WRITTEN TASK:
Rewrite the lines in the records below as a numbered list, skipping any blank lines. Leave out the pictures.
— start RECORD SET —
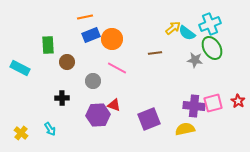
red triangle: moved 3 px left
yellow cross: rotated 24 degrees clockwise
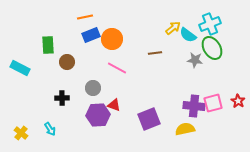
cyan semicircle: moved 1 px right, 2 px down
gray circle: moved 7 px down
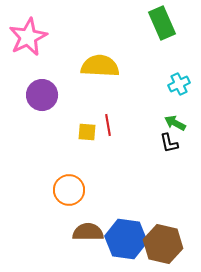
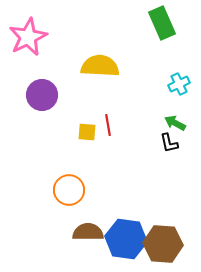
brown hexagon: rotated 9 degrees counterclockwise
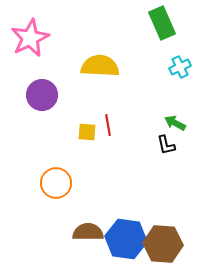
pink star: moved 2 px right, 1 px down
cyan cross: moved 1 px right, 17 px up
black L-shape: moved 3 px left, 2 px down
orange circle: moved 13 px left, 7 px up
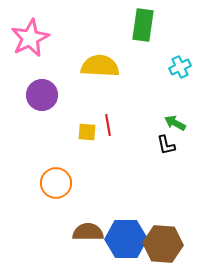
green rectangle: moved 19 px left, 2 px down; rotated 32 degrees clockwise
blue hexagon: rotated 9 degrees counterclockwise
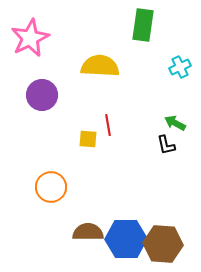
yellow square: moved 1 px right, 7 px down
orange circle: moved 5 px left, 4 px down
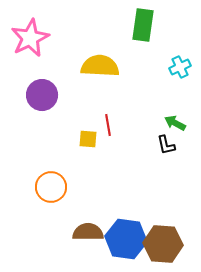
blue hexagon: rotated 9 degrees clockwise
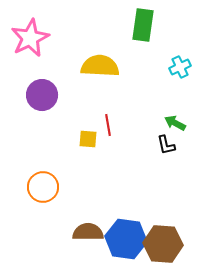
orange circle: moved 8 px left
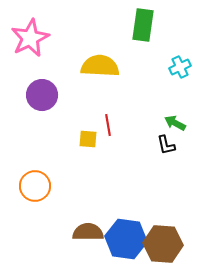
orange circle: moved 8 px left, 1 px up
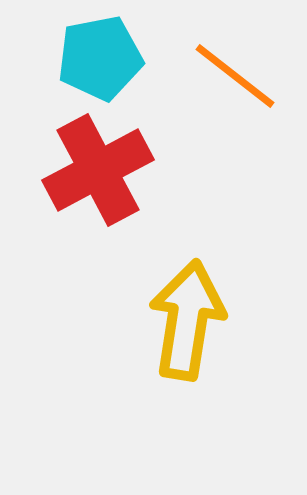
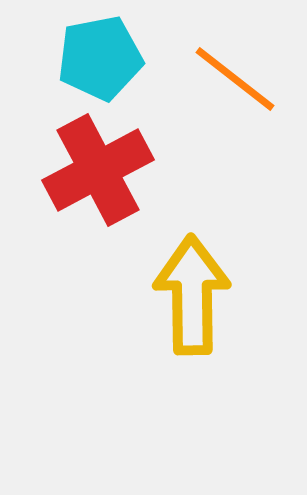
orange line: moved 3 px down
yellow arrow: moved 5 px right, 25 px up; rotated 10 degrees counterclockwise
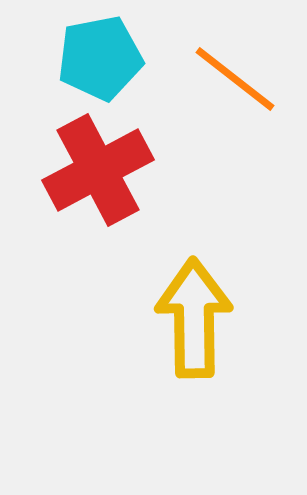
yellow arrow: moved 2 px right, 23 px down
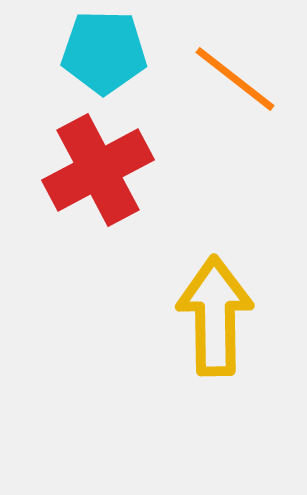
cyan pentagon: moved 4 px right, 6 px up; rotated 12 degrees clockwise
yellow arrow: moved 21 px right, 2 px up
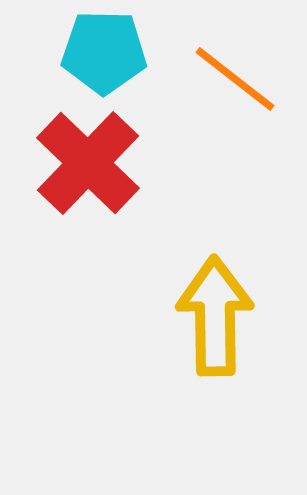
red cross: moved 10 px left, 7 px up; rotated 18 degrees counterclockwise
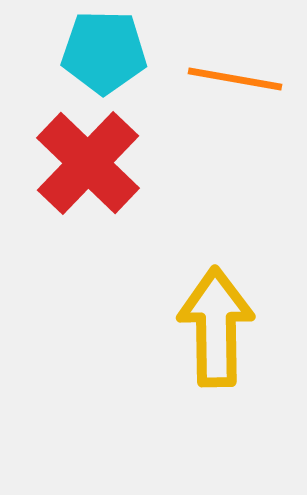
orange line: rotated 28 degrees counterclockwise
yellow arrow: moved 1 px right, 11 px down
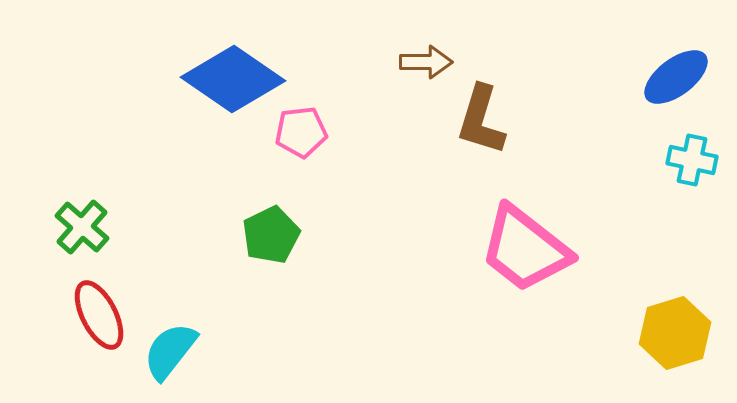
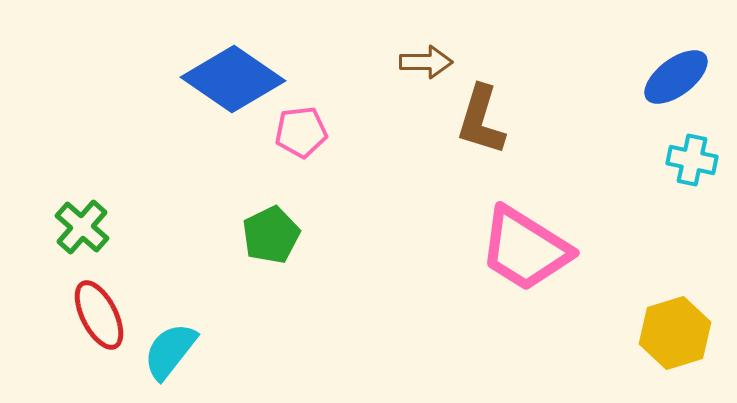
pink trapezoid: rotated 6 degrees counterclockwise
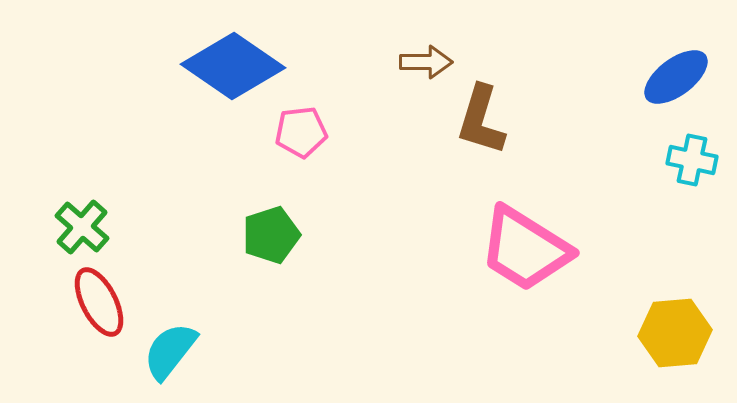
blue diamond: moved 13 px up
green pentagon: rotated 8 degrees clockwise
red ellipse: moved 13 px up
yellow hexagon: rotated 12 degrees clockwise
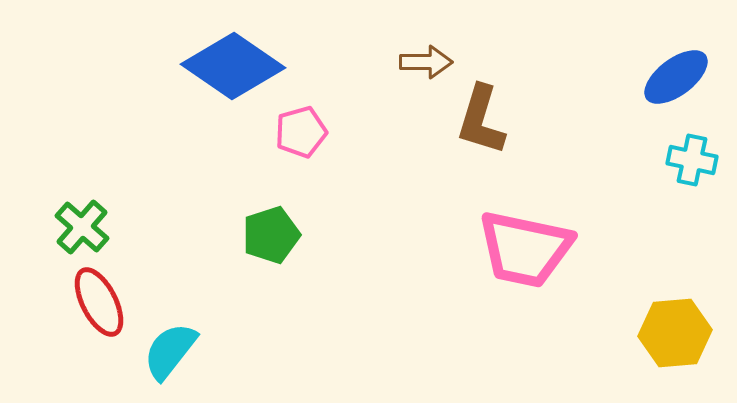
pink pentagon: rotated 9 degrees counterclockwise
pink trapezoid: rotated 20 degrees counterclockwise
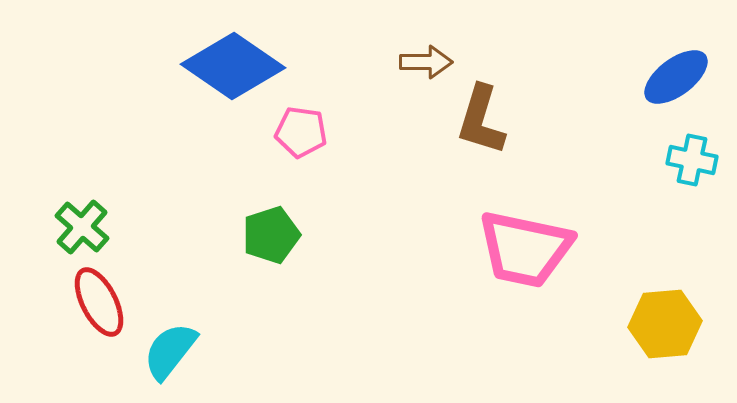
pink pentagon: rotated 24 degrees clockwise
yellow hexagon: moved 10 px left, 9 px up
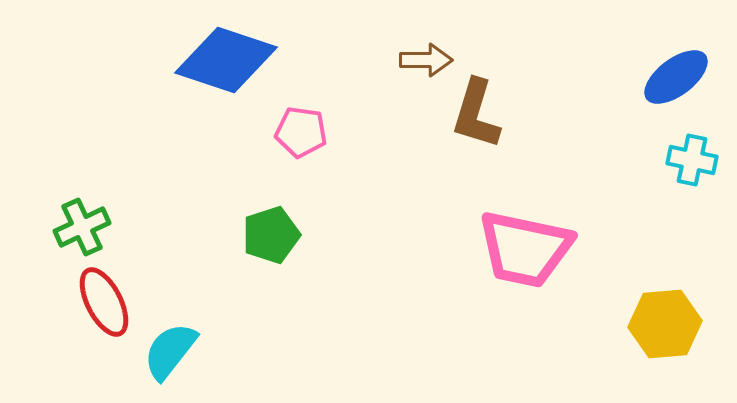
brown arrow: moved 2 px up
blue diamond: moved 7 px left, 6 px up; rotated 16 degrees counterclockwise
brown L-shape: moved 5 px left, 6 px up
green cross: rotated 24 degrees clockwise
red ellipse: moved 5 px right
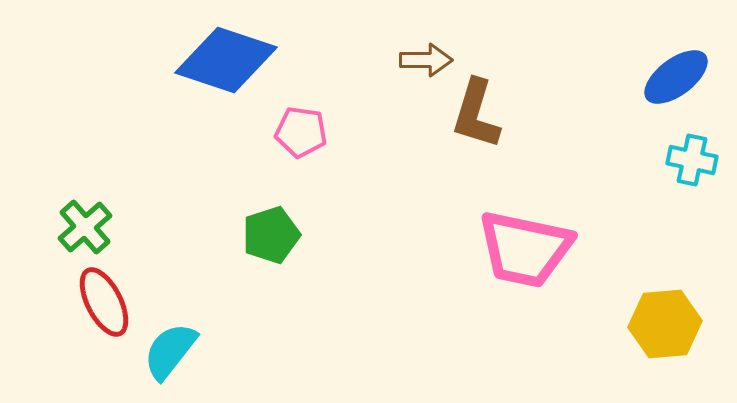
green cross: moved 3 px right; rotated 16 degrees counterclockwise
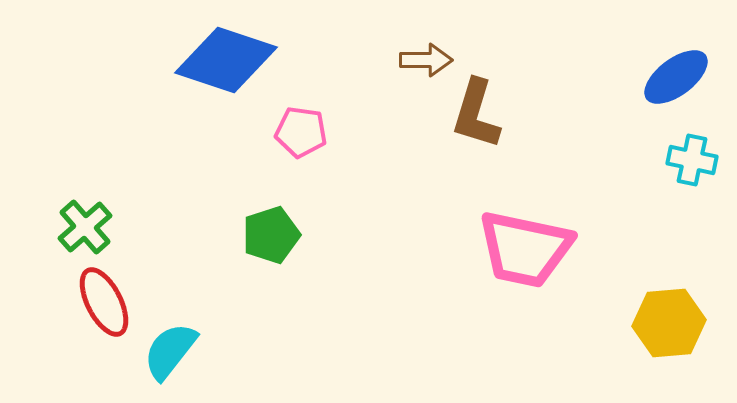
yellow hexagon: moved 4 px right, 1 px up
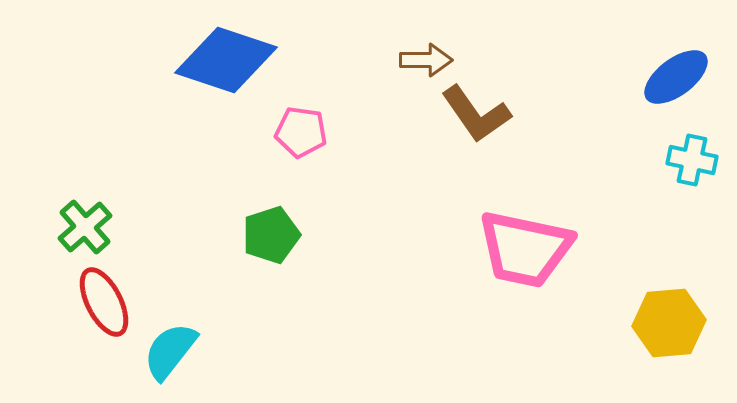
brown L-shape: rotated 52 degrees counterclockwise
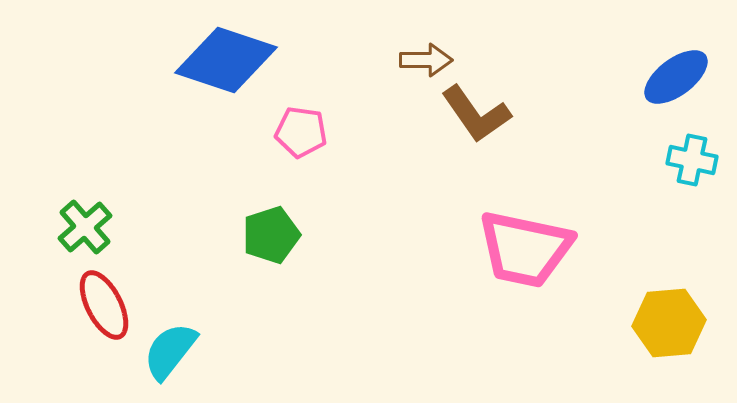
red ellipse: moved 3 px down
— end RECORD SET —
RESPONSE FOR THIS EXERCISE:
1. red triangle: moved 3 px left
2. yellow cross: rotated 24 degrees clockwise
3. cyan semicircle: moved 1 px right, 2 px down
4. gray circle: moved 7 px down
5. brown hexagon: rotated 9 degrees counterclockwise
6. pink star: moved 2 px right, 1 px down
7. cyan cross: moved 1 px right, 17 px up
8. black L-shape: moved 3 px left, 2 px down
9. orange circle: moved 13 px left, 7 px up
10. green rectangle: moved 19 px left, 2 px down; rotated 32 degrees clockwise
11. blue hexagon: rotated 9 degrees counterclockwise
12. yellow square: moved 1 px right, 7 px down
13. orange circle: moved 5 px left, 4 px down
14. blue hexagon: rotated 9 degrees clockwise
15. orange circle: moved 8 px left
16. orange circle: moved 8 px left, 1 px up
17. orange line: moved 3 px down
18. yellow arrow: moved 5 px right, 25 px up; rotated 10 degrees counterclockwise
19. yellow arrow: moved 2 px right, 23 px down
20. cyan pentagon: moved 4 px right, 6 px up; rotated 12 degrees clockwise
21. yellow arrow: moved 21 px right, 2 px up
22. red cross: moved 10 px left, 7 px up; rotated 18 degrees counterclockwise
23. orange line: rotated 28 degrees counterclockwise
24. yellow arrow: moved 1 px right, 11 px down
25. pink trapezoid: rotated 6 degrees counterclockwise
26. blue diamond: moved 13 px up
27. green pentagon: rotated 8 degrees clockwise
28. red ellipse: moved 13 px up
29. yellow hexagon: rotated 12 degrees clockwise
30. pink pentagon: rotated 9 degrees counterclockwise
31. pink trapezoid: rotated 20 degrees counterclockwise
32. pink pentagon: rotated 24 degrees clockwise
33. yellow hexagon: moved 10 px left, 9 px up
34. brown arrow: moved 2 px up
35. blue diamond: moved 7 px left, 6 px up; rotated 16 degrees counterclockwise
36. brown L-shape: moved 5 px left, 6 px up
37. green cross: rotated 24 degrees clockwise
38. red ellipse: moved 5 px right
39. green cross: moved 3 px right; rotated 16 degrees counterclockwise
40. yellow hexagon: moved 4 px right, 1 px up
41. brown L-shape: rotated 52 degrees counterclockwise
42. red ellipse: moved 3 px down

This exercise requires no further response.